» **WHAT NEEDS TO BE DONE**
Lines in the following data that contain the string "blue" are to be counted. Report only their number.

» **DATASET EXCERPTS**
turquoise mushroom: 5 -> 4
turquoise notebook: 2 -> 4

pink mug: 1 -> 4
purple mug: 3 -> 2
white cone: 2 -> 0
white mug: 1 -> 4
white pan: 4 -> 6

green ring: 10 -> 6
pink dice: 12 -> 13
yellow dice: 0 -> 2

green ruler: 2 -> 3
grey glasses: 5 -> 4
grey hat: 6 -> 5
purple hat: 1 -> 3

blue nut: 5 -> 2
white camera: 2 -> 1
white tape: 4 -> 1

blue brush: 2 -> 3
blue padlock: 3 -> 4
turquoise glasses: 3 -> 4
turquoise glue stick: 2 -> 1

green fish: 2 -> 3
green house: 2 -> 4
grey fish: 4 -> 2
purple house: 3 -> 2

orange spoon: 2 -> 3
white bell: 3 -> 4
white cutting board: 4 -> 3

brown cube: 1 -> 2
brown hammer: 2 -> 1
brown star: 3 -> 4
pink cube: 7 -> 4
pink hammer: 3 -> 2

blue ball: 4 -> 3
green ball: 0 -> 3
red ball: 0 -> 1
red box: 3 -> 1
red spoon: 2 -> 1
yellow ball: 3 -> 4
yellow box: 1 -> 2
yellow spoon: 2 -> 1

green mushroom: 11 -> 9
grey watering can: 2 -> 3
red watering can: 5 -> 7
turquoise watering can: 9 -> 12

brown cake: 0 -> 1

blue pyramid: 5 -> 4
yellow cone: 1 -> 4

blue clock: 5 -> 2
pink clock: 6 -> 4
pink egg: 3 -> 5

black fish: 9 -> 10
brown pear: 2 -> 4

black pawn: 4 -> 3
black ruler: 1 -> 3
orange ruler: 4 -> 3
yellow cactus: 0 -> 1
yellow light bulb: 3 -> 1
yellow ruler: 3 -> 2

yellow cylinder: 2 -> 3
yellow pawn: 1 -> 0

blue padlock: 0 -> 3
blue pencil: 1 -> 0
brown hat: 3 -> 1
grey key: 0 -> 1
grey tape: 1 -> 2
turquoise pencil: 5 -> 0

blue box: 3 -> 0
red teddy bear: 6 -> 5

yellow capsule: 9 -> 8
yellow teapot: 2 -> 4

» **EXERCISE RESULT**
9